• **WHAT NEEDS TO BE DONE**:
Exact transcription of the data below is required, without the images.

*** EXCERPTED DATA ***

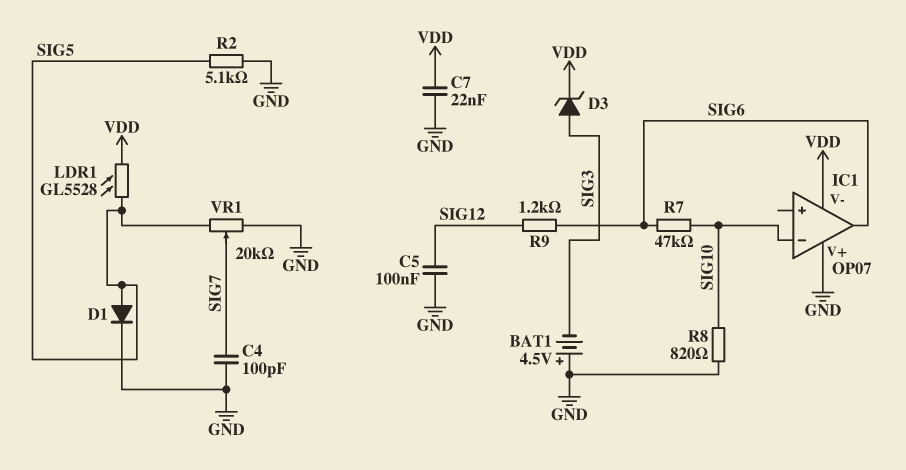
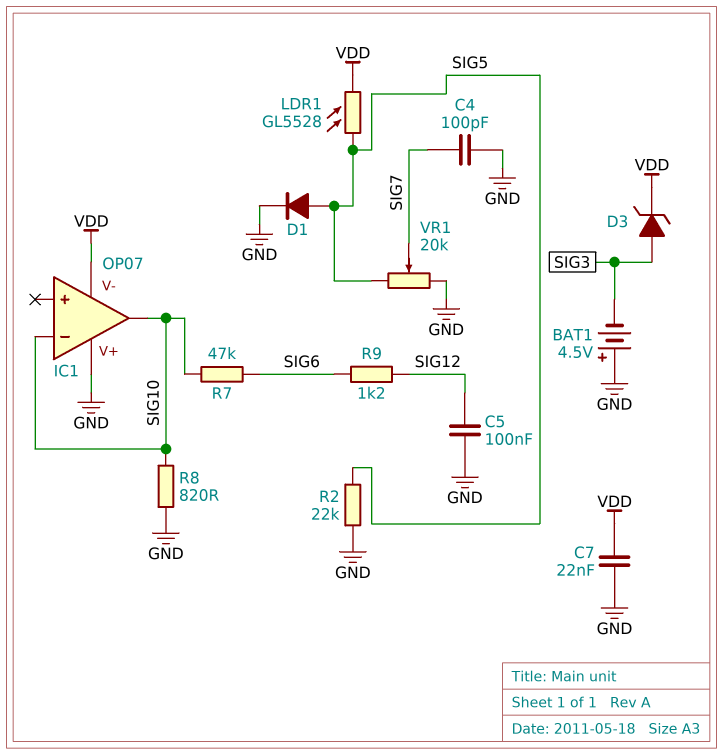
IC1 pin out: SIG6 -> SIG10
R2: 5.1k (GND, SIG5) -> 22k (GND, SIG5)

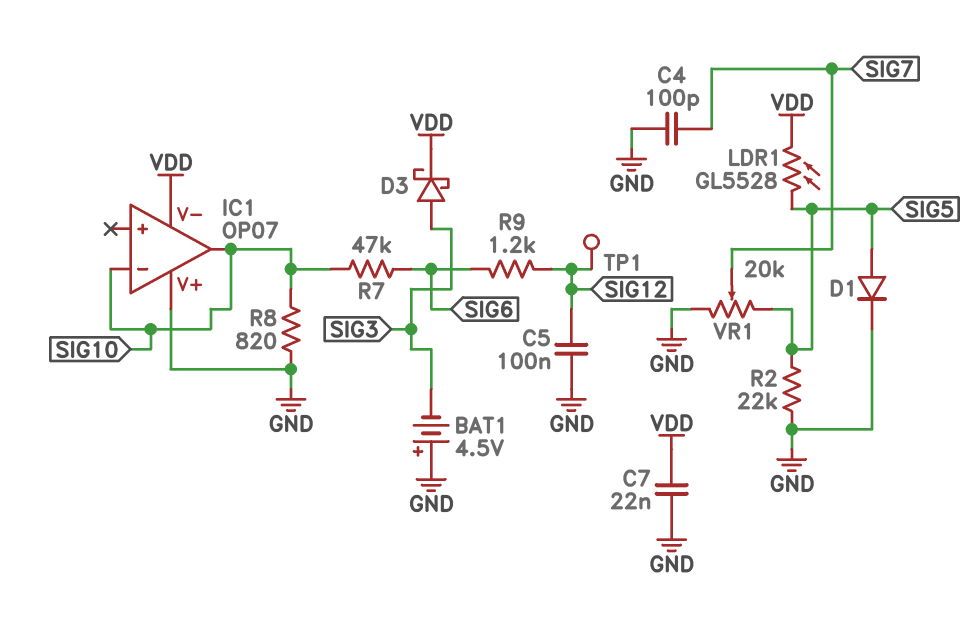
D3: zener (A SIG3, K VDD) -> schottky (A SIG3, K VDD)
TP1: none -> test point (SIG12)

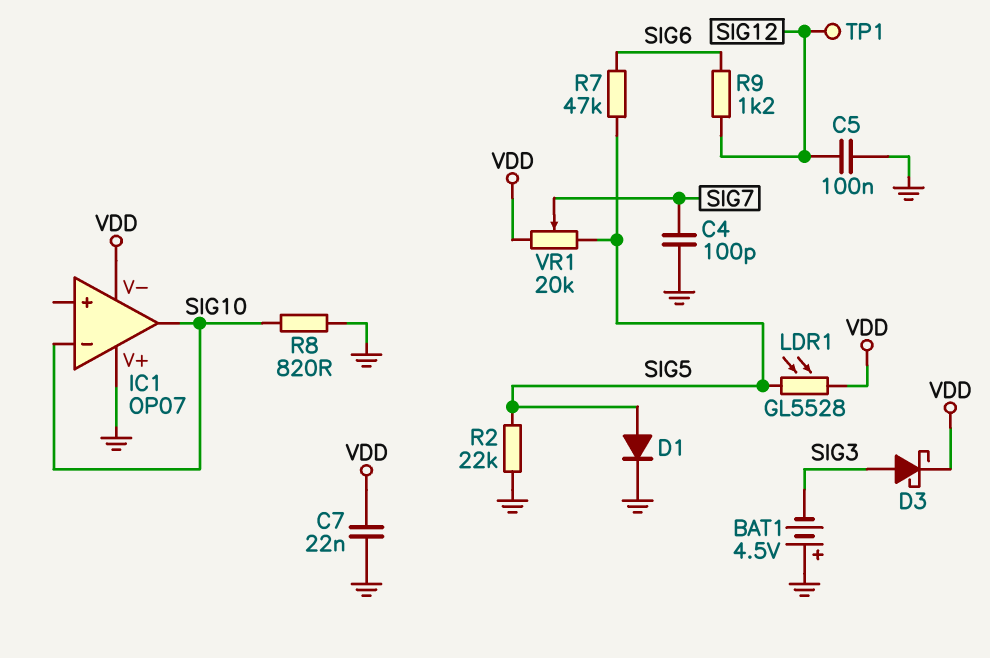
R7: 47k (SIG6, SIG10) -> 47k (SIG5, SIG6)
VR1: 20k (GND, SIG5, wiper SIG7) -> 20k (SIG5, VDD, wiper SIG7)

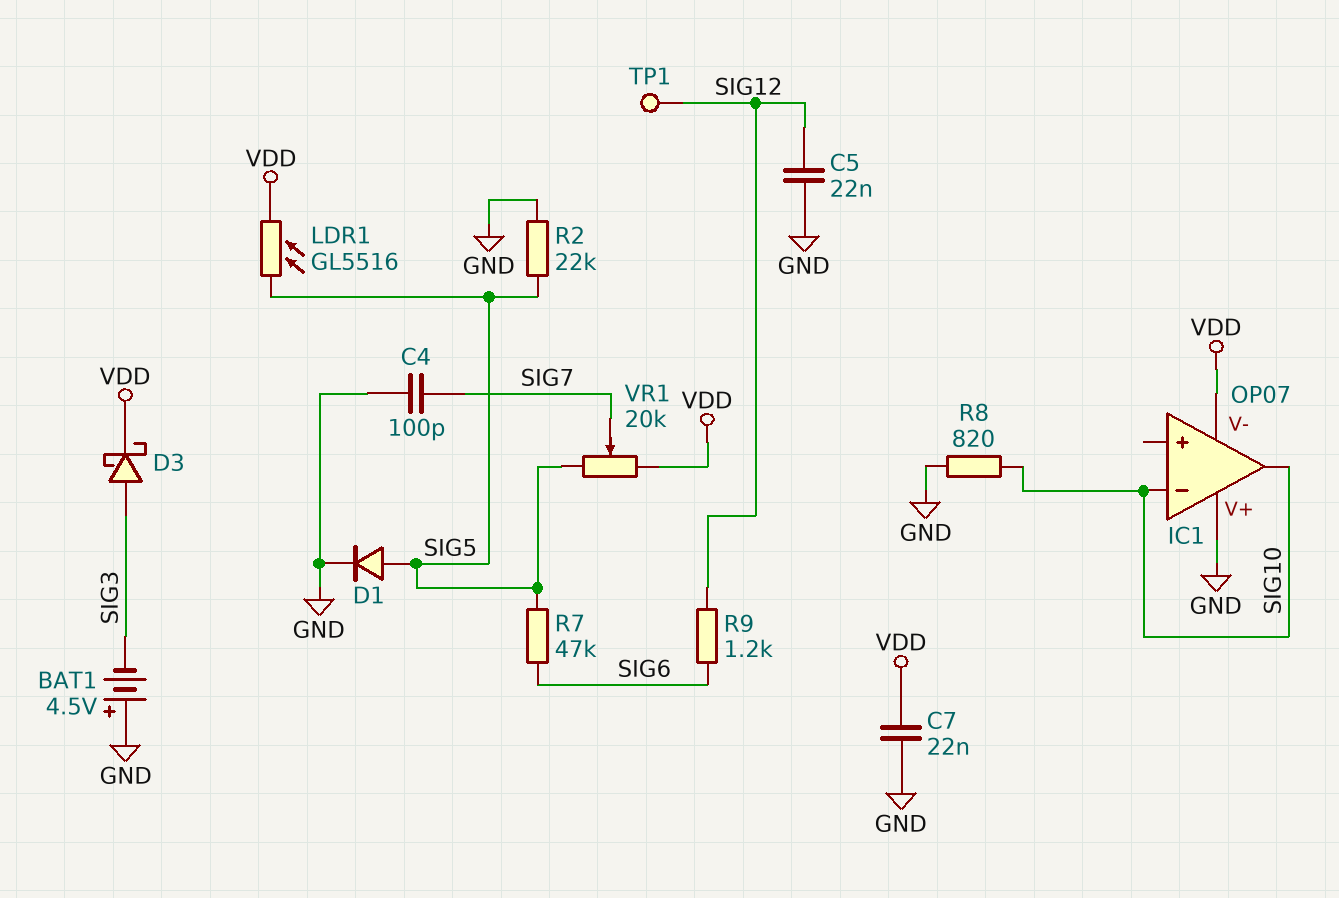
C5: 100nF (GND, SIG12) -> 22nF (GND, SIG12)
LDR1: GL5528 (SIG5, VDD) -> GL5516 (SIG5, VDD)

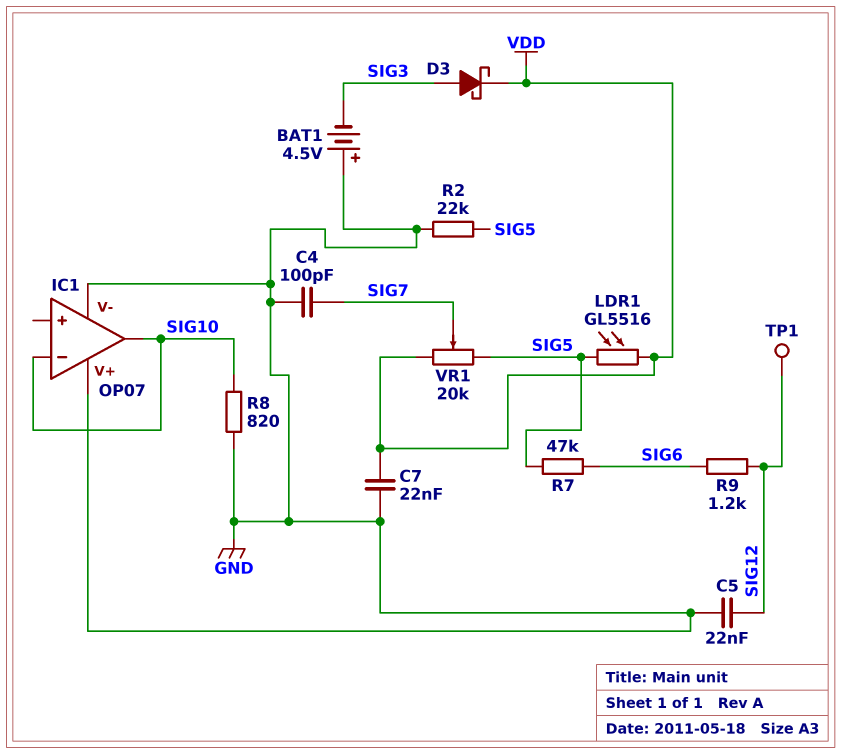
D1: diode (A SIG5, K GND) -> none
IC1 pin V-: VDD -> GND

*** End of EXCERPTED DATA ***

• **EXERCISE SOLUTION**:
IC1 pin out: SIG6 -> SIG10
R2: 5.1k (GND, SIG5) -> 22k (GND, SIG5)

D3: zener (A SIG3, K VDD) -> schottky (A SIG3, K VDD)
TP1: none -> test point (SIG12)

R7: 47k (SIG6, SIG10) -> 47k (SIG5, SIG6)
VR1: 20k (GND, SIG5, wiper SIG7) -> 20k (SIG5, VDD, wiper SIG7)

C5: 100nF (GND, SIG12) -> 22nF (GND, SIG12)
LDR1: GL5528 (SIG5, VDD) -> GL5516 (SIG5, VDD)

D1: diode (A SIG5, K GND) -> none
IC1 pin V-: VDD -> GND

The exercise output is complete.